## Assignment
Return each line in the records below that includes "orange".

Collection entries
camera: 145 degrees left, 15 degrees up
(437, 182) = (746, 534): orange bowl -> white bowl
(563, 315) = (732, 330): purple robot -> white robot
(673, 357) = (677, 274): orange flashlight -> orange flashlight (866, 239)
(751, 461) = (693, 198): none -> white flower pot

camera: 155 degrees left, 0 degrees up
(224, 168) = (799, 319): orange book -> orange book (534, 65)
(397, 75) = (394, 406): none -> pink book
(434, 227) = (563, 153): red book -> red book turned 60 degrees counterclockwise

## The answer
(437, 182) = (746, 534): orange bowl -> white bowl
(673, 357) = (677, 274): orange flashlight -> orange flashlight (866, 239)
(224, 168) = (799, 319): orange book -> orange book (534, 65)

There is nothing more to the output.